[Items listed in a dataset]
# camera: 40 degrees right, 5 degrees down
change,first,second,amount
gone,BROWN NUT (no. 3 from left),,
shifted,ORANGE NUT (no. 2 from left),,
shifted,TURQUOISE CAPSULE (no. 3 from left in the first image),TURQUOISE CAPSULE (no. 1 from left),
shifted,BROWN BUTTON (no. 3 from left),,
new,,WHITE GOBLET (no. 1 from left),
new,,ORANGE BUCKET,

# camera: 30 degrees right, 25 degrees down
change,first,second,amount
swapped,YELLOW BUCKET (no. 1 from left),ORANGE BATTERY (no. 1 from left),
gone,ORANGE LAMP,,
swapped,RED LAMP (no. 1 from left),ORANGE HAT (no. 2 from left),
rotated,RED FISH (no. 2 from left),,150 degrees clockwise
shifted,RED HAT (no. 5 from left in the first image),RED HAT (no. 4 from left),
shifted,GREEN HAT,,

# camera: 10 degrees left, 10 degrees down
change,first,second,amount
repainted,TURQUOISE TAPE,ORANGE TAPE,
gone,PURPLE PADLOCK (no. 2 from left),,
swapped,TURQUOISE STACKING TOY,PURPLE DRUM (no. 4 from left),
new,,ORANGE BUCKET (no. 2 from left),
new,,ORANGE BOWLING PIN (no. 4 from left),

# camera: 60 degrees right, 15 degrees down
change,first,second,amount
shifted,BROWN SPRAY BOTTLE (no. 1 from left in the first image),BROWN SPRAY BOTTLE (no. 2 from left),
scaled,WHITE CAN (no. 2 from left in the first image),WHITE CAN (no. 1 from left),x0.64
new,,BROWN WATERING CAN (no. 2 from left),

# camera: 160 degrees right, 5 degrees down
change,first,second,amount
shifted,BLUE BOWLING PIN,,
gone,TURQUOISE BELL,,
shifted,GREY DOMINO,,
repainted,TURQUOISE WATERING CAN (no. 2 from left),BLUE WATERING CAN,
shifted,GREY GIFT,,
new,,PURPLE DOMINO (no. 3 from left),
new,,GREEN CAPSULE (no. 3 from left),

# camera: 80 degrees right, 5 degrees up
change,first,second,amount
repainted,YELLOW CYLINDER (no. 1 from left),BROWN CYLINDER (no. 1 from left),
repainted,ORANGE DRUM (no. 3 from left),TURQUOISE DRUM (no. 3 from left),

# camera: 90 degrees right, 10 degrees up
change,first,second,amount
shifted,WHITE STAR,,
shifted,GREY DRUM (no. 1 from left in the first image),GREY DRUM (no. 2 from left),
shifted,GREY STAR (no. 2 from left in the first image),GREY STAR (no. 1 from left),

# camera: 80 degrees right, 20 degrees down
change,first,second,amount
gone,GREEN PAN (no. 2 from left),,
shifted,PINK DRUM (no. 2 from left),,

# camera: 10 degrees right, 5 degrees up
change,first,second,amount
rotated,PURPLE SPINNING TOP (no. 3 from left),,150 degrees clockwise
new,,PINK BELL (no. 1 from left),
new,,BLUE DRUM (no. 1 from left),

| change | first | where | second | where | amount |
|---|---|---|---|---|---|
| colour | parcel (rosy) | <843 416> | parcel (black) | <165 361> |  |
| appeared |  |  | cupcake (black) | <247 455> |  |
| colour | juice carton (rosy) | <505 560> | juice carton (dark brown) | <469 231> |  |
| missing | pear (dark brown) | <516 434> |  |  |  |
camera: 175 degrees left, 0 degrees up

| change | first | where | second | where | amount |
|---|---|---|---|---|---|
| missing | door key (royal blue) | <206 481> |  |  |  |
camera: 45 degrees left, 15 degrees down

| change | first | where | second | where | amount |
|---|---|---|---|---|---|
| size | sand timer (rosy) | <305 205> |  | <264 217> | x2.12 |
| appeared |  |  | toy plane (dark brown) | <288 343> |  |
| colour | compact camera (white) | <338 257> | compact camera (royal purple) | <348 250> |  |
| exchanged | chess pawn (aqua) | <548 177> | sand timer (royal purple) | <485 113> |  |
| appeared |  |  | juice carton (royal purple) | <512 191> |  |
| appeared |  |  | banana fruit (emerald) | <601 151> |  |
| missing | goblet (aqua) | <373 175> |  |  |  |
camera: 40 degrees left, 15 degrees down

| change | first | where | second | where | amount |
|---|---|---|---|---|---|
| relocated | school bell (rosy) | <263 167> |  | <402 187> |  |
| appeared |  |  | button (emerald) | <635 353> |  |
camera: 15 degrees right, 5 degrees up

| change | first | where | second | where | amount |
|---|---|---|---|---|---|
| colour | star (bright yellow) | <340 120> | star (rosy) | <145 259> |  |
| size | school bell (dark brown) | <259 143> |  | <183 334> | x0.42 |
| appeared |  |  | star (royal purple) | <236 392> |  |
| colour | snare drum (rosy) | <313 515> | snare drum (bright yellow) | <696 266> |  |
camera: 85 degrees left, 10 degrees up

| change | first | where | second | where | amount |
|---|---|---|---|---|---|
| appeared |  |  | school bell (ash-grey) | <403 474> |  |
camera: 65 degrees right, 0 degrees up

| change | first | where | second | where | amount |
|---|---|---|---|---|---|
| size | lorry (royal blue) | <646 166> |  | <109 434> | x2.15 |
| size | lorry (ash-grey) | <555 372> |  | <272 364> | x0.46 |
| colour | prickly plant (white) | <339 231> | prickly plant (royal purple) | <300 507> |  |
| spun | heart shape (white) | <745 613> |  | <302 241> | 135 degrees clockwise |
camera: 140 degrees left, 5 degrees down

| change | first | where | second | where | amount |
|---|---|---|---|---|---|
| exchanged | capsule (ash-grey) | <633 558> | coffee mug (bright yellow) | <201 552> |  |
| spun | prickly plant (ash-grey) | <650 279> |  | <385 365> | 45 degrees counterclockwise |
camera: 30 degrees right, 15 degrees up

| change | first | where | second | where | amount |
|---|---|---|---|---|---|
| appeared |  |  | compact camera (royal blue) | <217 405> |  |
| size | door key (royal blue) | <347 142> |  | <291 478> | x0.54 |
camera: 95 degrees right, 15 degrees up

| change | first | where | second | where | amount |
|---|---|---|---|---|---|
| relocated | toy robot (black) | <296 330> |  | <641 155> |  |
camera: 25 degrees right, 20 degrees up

◆ Your goal
With no words changed, transcribe the records above.

◆ Output
# camera: 40 degrees right, 5 degrees down
change,first,second,amount
gone,BROWN NUT (no. 3 from left),,
shifted,ORANGE NUT (no. 2 from left),,
shifted,TURQUOISE CAPSULE (no. 3 from left in the first image),TURQUOISE CAPSULE (no. 1 from left),
shifted,BROWN BUTTON (no. 3 from left),,
new,,WHITE GOBLET (no. 1 from left),
new,,ORANGE BUCKET,

# camera: 30 degrees right, 25 degrees down
change,first,second,amount
swapped,YELLOW BUCKET (no. 1 from left),ORANGE BATTERY (no. 1 from left),
gone,ORANGE LAMP,,
swapped,RED LAMP (no. 1 from left),ORANGE HAT (no. 2 from left),
rotated,RED FISH (no. 2 from left),,150 degrees clockwise
shifted,RED HAT (no. 5 from left in the first image),RED HAT (no. 4 from left),
shifted,GREEN HAT,,

# camera: 10 degrees left, 10 degrees down
change,first,second,amount
repainted,TURQUOISE TAPE,ORANGE TAPE,
gone,PURPLE PADLOCK (no. 2 from left),,
swapped,TURQUOISE STACKING TOY,PURPLE DRUM (no. 4 from left),
new,,ORANGE BUCKET (no. 2 from left),
new,,ORANGE BOWLING PIN (no. 4 from left),

# camera: 60 degrees right, 15 degrees down
change,first,second,amount
shifted,BROWN SPRAY BOTTLE (no. 1 from left in the first image),BROWN SPRAY BOTTLE (no. 2 from left),
scaled,WHITE CAN (no. 2 from left in the first image),WHITE CAN (no. 1 from left),x0.64
new,,BROWN WATERING CAN (no. 2 from left),

# camera: 160 degrees right, 5 degrees down
change,first,second,amount
shifted,BLUE BOWLING PIN,,
gone,TURQUOISE BELL,,
shifted,GREY DOMINO,,
repainted,TURQUOISE WATERING CAN (no. 2 from left),BLUE WATERING CAN,
shifted,GREY GIFT,,
new,,PURPLE DOMINO (no. 3 from left),
new,,GREEN CAPSULE (no. 3 from left),

# camera: 80 degrees right, 5 degrees up
change,first,second,amount
repainted,YELLOW CYLINDER (no. 1 from left),BROWN CYLINDER (no. 1 from left),
repainted,ORANGE DRUM (no. 3 from left),TURQUOISE DRUM (no. 3 from left),

# camera: 90 degrees right, 10 degrees up
change,first,second,amount
shifted,WHITE STAR,,
shifted,GREY DRUM (no. 1 from left in the first image),GREY DRUM (no. 2 from left),
shifted,GREY STAR (no. 2 from left in the first image),GREY STAR (no. 1 from left),

# camera: 80 degrees right, 20 degrees down
change,first,second,amount
gone,GREEN PAN (no. 2 from left),,
shifted,PINK DRUM (no. 2 from left),,

# camera: 10 degrees right, 5 degrees up
change,first,second,amount
rotated,PURPLE SPINNING TOP (no. 3 from left),,150 degrees clockwise
new,,PINK BELL (no. 1 from left),
new,,BLUE DRUM (no. 1 from left),

| change | first | where | second | where | amount |
|---|---|---|---|---|---|
| colour | parcel (rosy) | <843 416> | parcel (black) | <165 361> |  |
| appeared |  |  | cupcake (black) | <247 455> |  |
| colour | juice carton (rosy) | <505 560> | juice carton (dark brown) | <469 231> |  |
| missing | pear (dark brown) | <516 434> |  |  |  |
camera: 175 degrees left, 0 degrees up

| change | first | where | second | where | amount |
|---|---|---|---|---|---|
| missing | door key (royal blue) | <206 481> |  |  |  |
camera: 45 degrees left, 15 degrees down

| change | first | where | second | where | amount |
|---|---|---|---|---|---|
| size | sand timer (rosy) | <305 205> |  | <264 217> | x2.12 |
| appeared |  |  | toy plane (dark brown) | <288 343> |  |
| colour | compact camera (white) | <338 257> | compact camera (royal purple) | <348 250> |  |
| exchanged | chess pawn (aqua) | <548 177> | sand timer (royal purple) | <485 113> |  |
| appeared |  |  | juice carton (royal purple) | <512 191> |  |
| appeared |  |  | banana fruit (emerald) | <601 151> |  |
| missing | goblet (aqua) | <373 175> |  |  |  |
camera: 40 degrees left, 15 degrees down

| change | first | where | second | where | amount |
|---|---|---|---|---|---|
| relocated | school bell (rosy) | <263 167> |  | <402 187> |  |
| appeared |  |  | button (emerald) | <635 353> |  |
camera: 15 degrees right, 5 degrees up

| change | first | where | second | where | amount |
|---|---|---|---|---|---|
| colour | star (bright yellow) | <340 120> | star (rosy) | <145 259> |  |
| size | school bell (dark brown) | <259 143> |  | <183 334> | x0.42 |
| appeared |  |  | star (royal purple) | <236 392> |  |
| colour | snare drum (rosy) | <313 515> | snare drum (bright yellow) | <696 266> |  |
camera: 85 degrees left, 10 degrees up

| change | first | where | second | where | amount |
|---|---|---|---|---|---|
| appeared |  |  | school bell (ash-grey) | <403 474> |  |
camera: 65 degrees right, 0 degrees up

| change | first | where | second | where | amount |
|---|---|---|---|---|---|
| size | lorry (royal blue) | <646 166> |  | <109 434> | x2.15 |
| size | lorry (ash-grey) | <555 372> |  | <272 364> | x0.46 |
| colour | prickly plant (white) | <339 231> | prickly plant (royal purple) | <300 507> |  |
| spun | heart shape (white) | <745 613> |  | <302 241> | 135 degrees clockwise |
camera: 140 degrees left, 5 degrees down

| change | first | where | second | where | amount |
|---|---|---|---|---|---|
| exchanged | capsule (ash-grey) | <633 558> | coffee mug (bright yellow) | <201 552> |  |
| spun | prickly plant (ash-grey) | <650 279> |  | <385 365> | 45 degrees counterclockwise |
camera: 30 degrees right, 15 degrees up

| change | first | where | second | where | amount |
|---|---|---|---|---|---|
| appeared |  |  | compact camera (royal blue) | <217 405> |  |
| size | door key (royal blue) | <347 142> |  | <291 478> | x0.54 |
camera: 95 degrees right, 15 degrees up

| change | first | where | second | where | amount |
|---|---|---|---|---|---|
| relocated | toy robot (black) | <296 330> |  | <641 155> |  |
camera: 25 degrees right, 20 degrees up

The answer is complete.